--- START ---

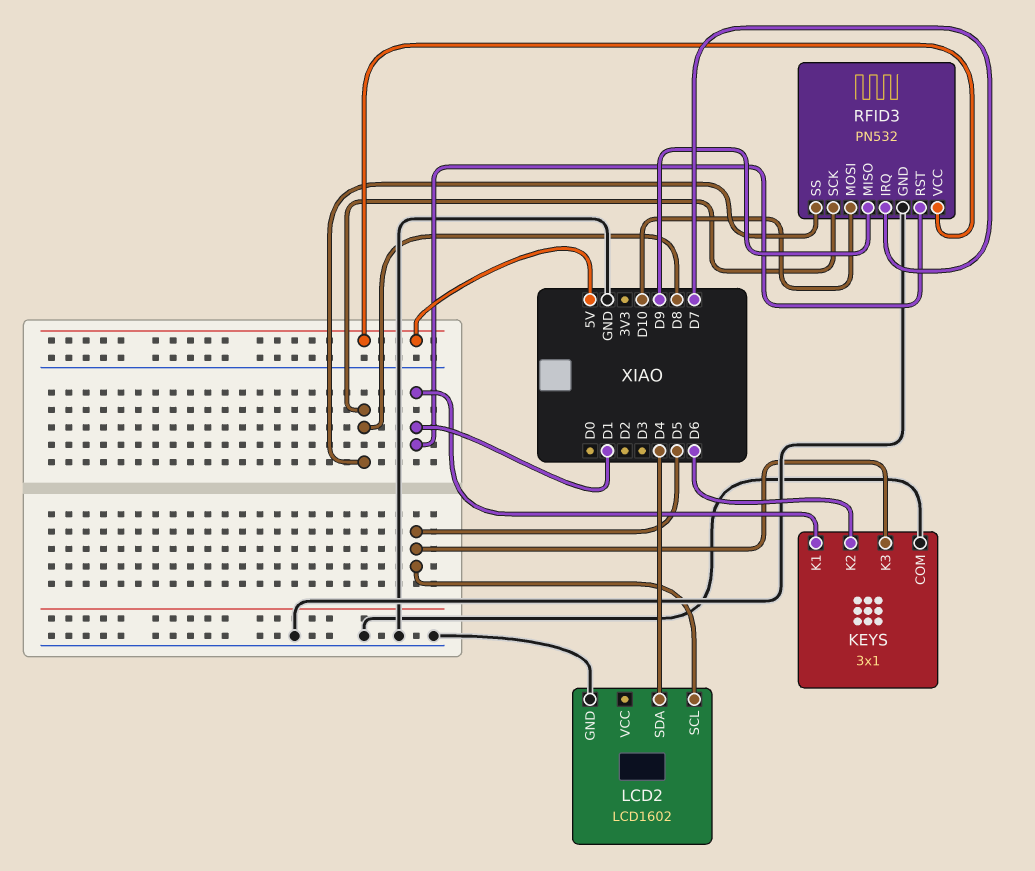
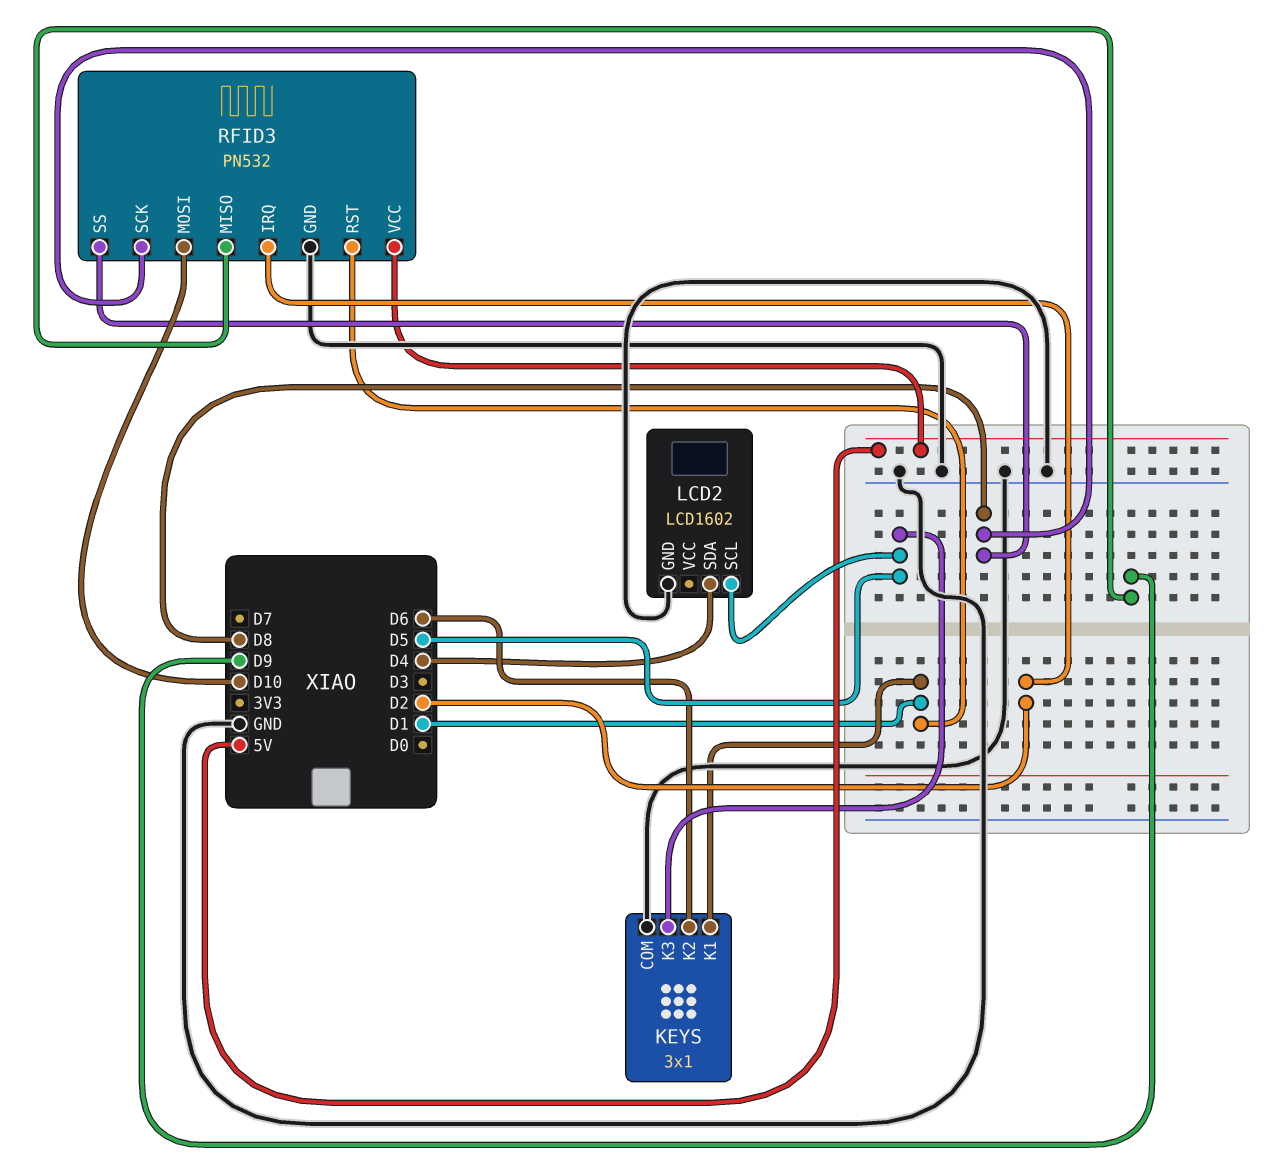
RFID3 pin IRQ: D7 -> D2

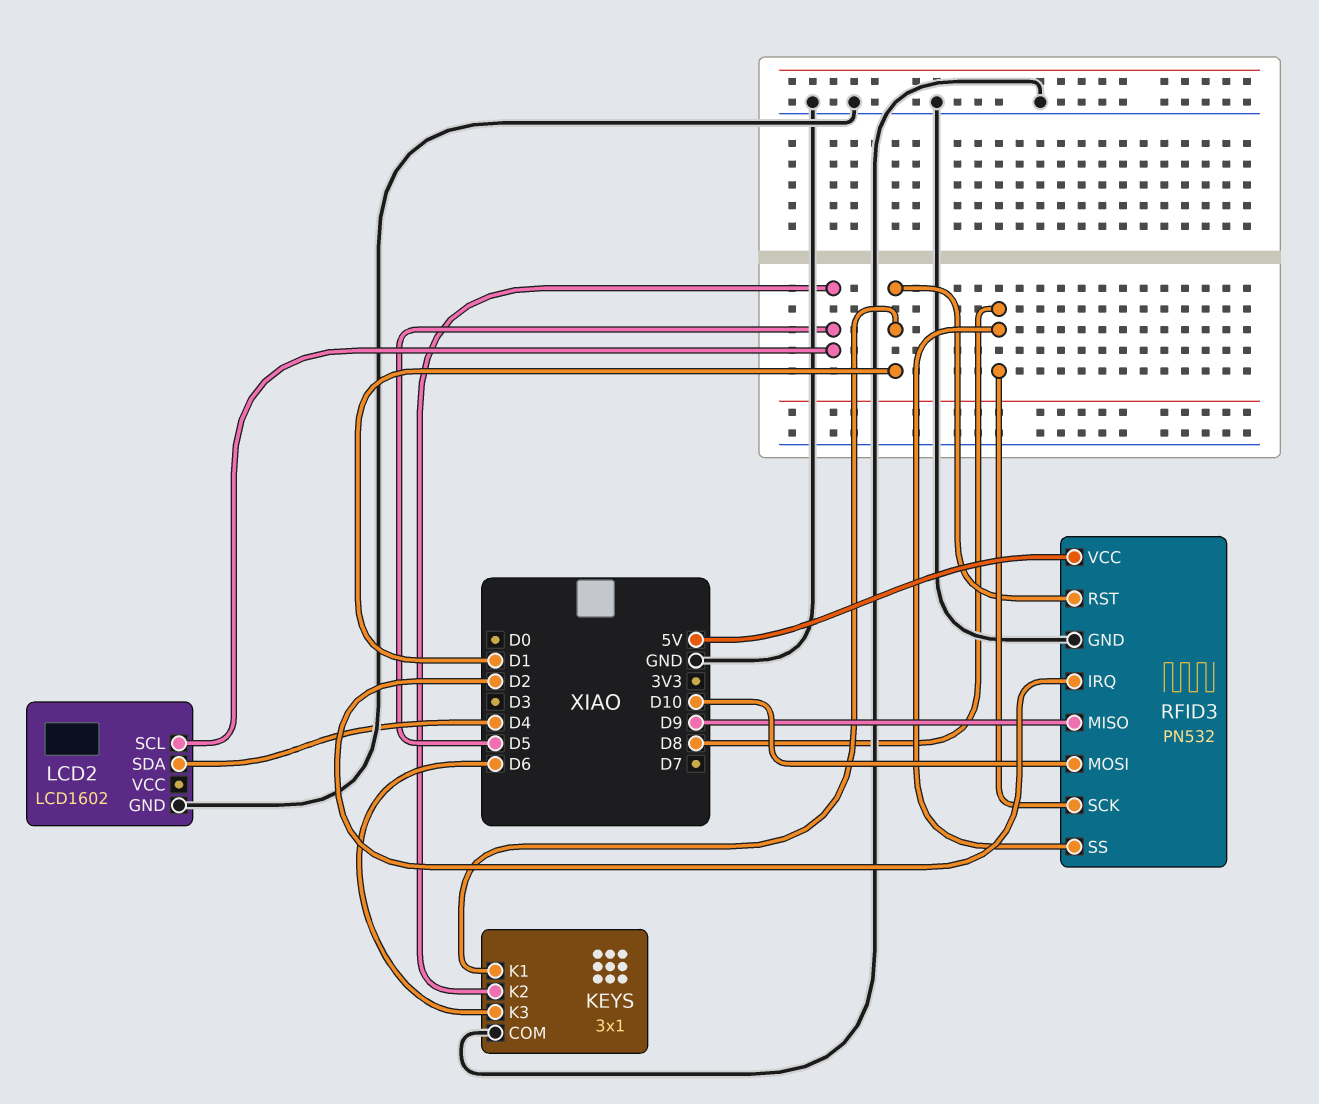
KEYS pin K2: D6 -> D5
KEYS pin K3: D5 -> D6

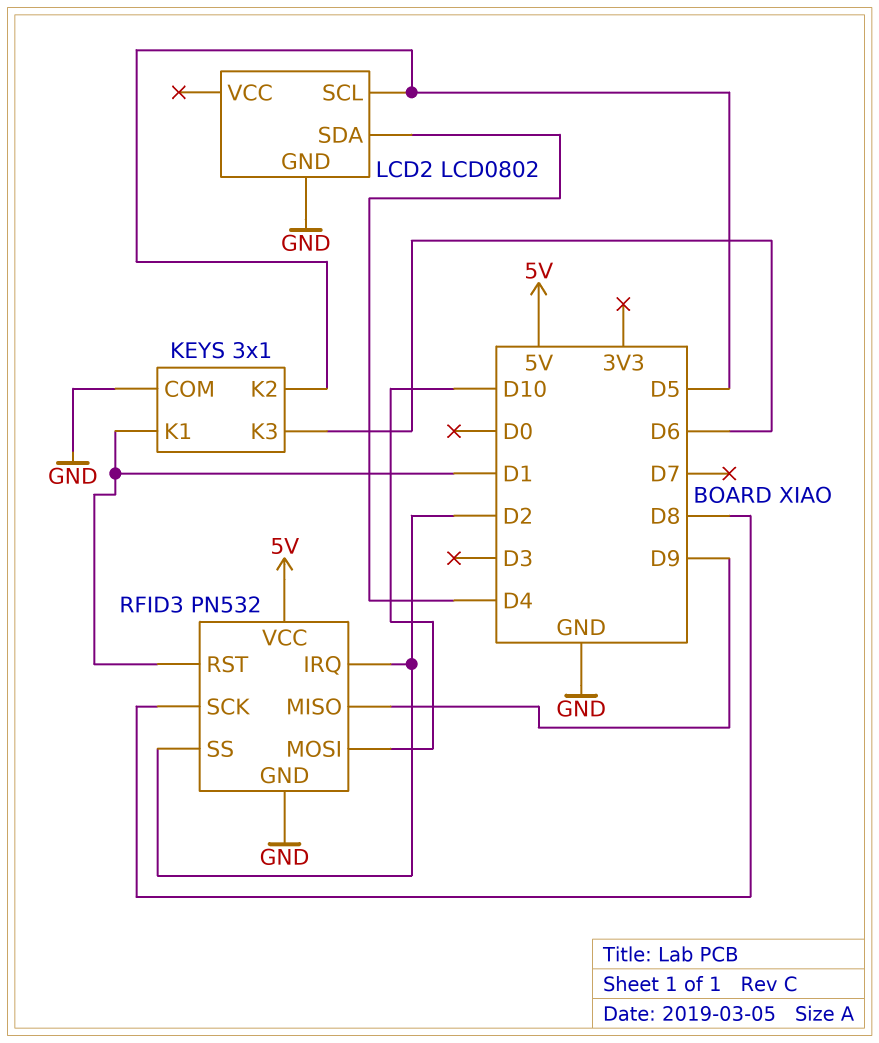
LCD2: LCD1602 -> LCD0802
RFID3 pin SS: D8 -> D2

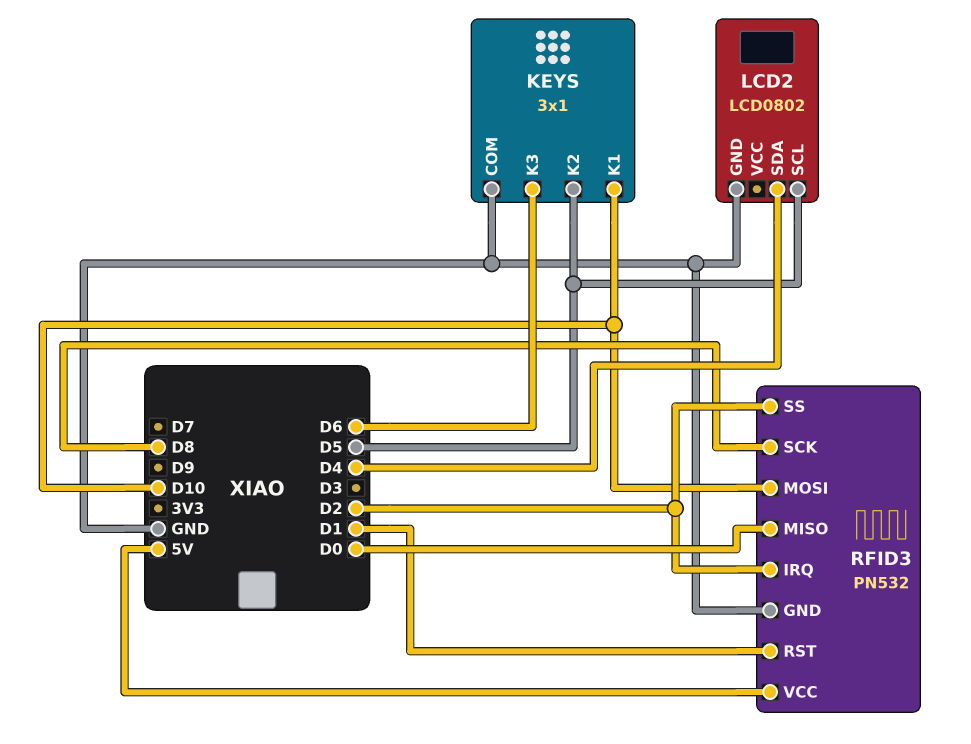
KEYS pin K1: D1 -> D10
RFID3 pin MISO: D9 -> D0

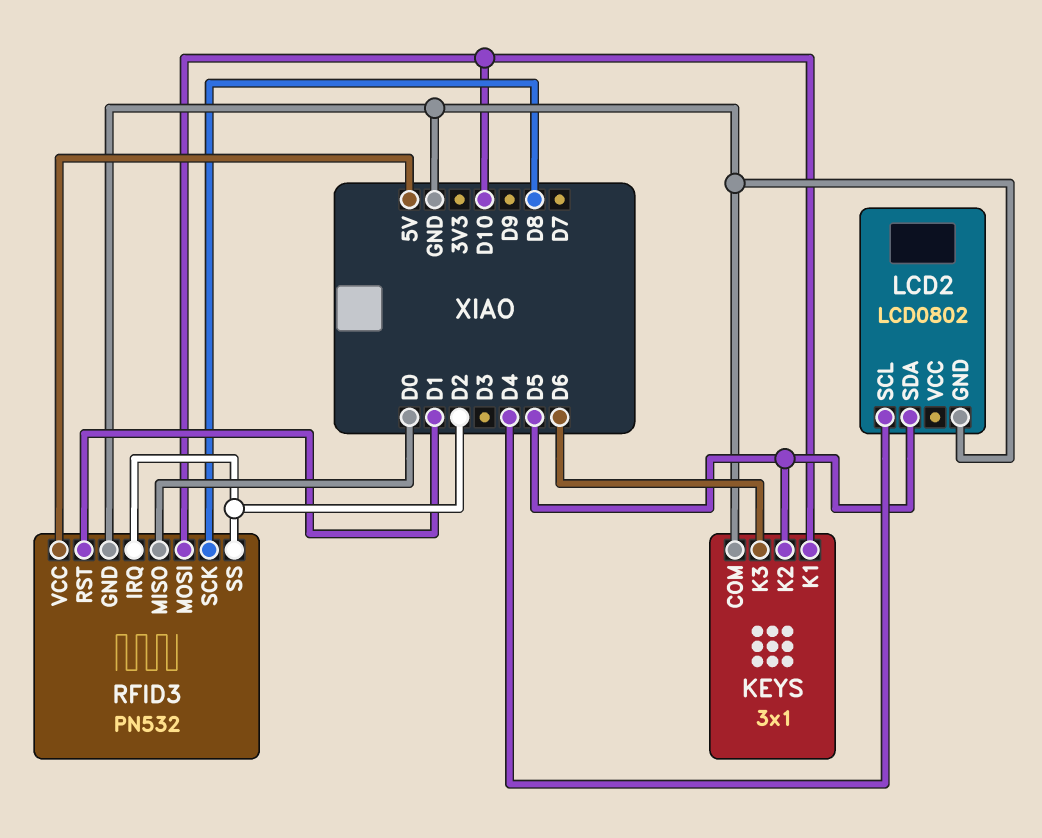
LCD2 pin SCL: D5 -> D4
LCD2 pin SDA: D4 -> D5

--- END ---

Task objective
Go through the entries above and copy each line with "KEYS" in it.

Written response
KEYS pin K2: D6 -> D5
KEYS pin K3: D5 -> D6
KEYS pin K1: D1 -> D10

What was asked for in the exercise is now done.